Provided entries =>
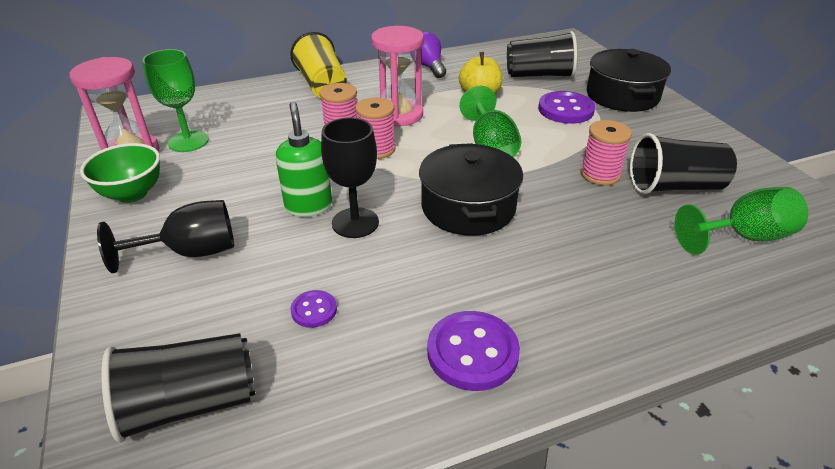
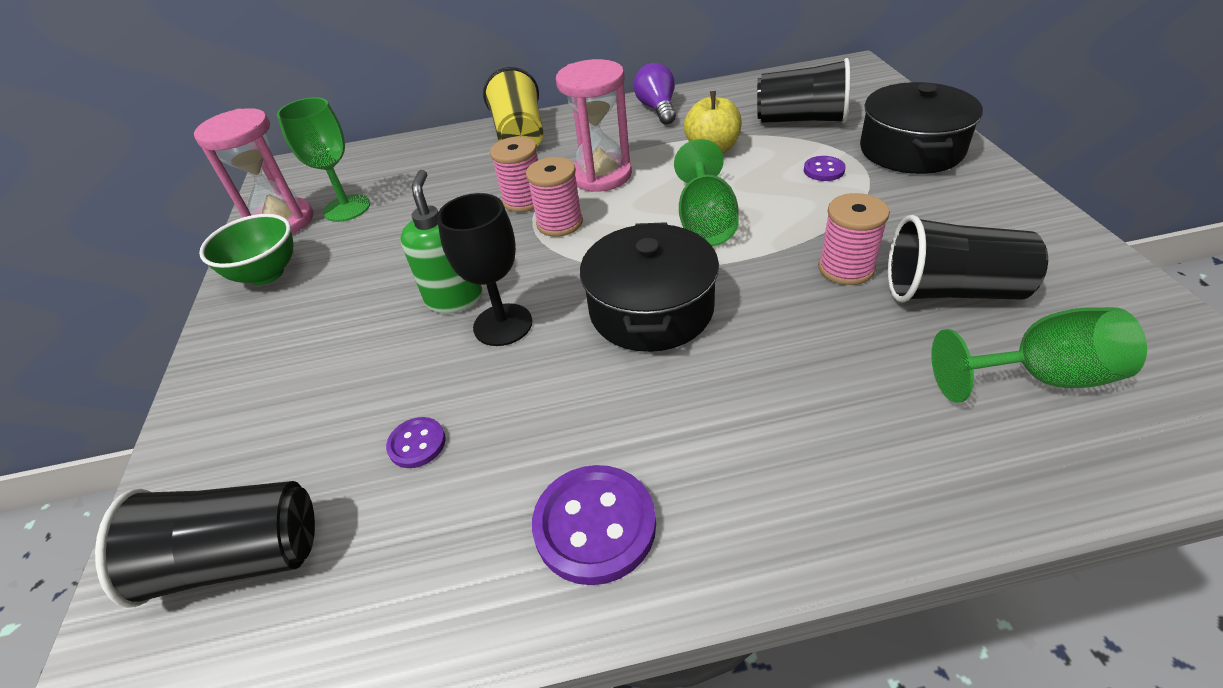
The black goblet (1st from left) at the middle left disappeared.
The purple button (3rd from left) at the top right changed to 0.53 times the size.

---

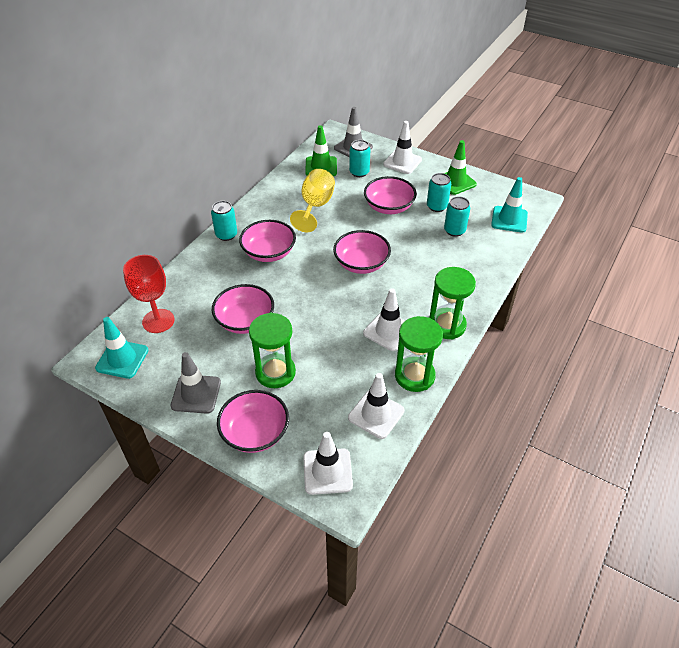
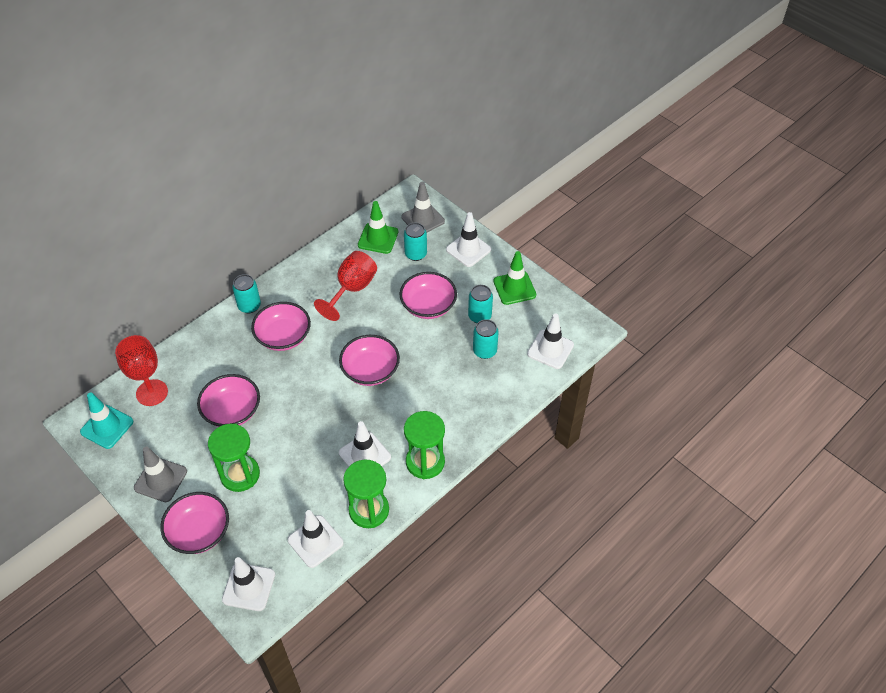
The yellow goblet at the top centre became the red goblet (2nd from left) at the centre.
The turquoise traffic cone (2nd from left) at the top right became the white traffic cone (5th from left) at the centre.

...

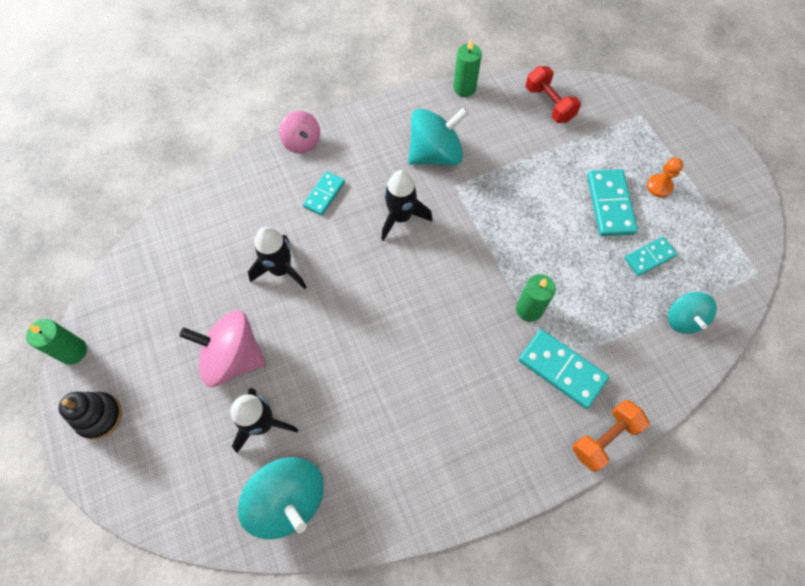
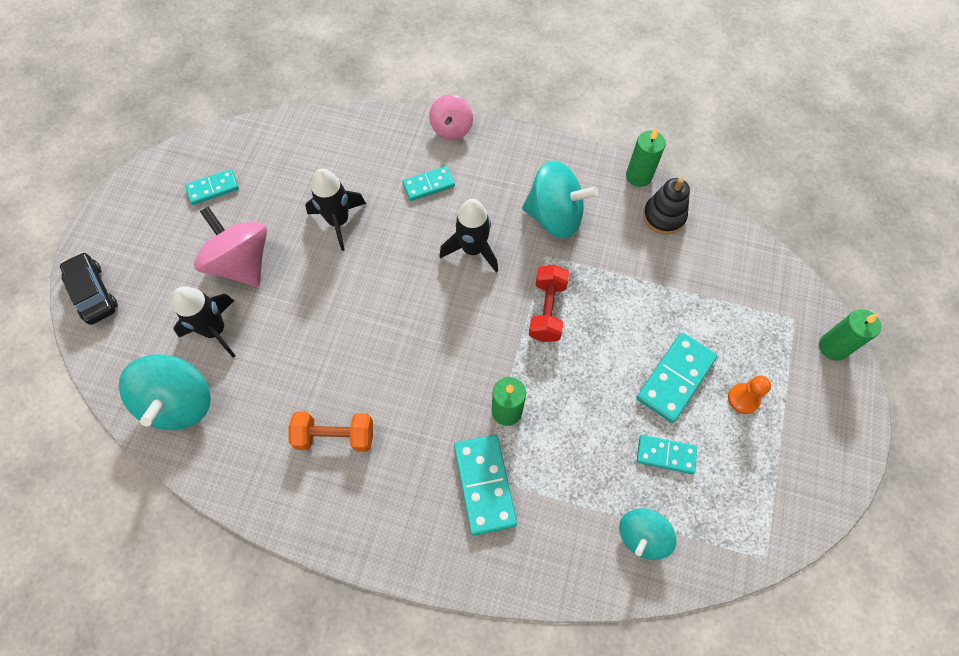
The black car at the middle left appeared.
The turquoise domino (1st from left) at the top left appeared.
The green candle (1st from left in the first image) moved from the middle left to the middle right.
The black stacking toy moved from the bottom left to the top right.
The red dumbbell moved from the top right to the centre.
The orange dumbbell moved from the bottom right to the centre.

To do =>
Looking at the records above, return exactly the lines from the line with "The black goblet" to the line with "The purple button", both ends included.

Response to this exercise =>
The black goblet (1st from left) at the middle left disappeared.
The purple button (3rd from left) at the top right changed to 0.53 times the size.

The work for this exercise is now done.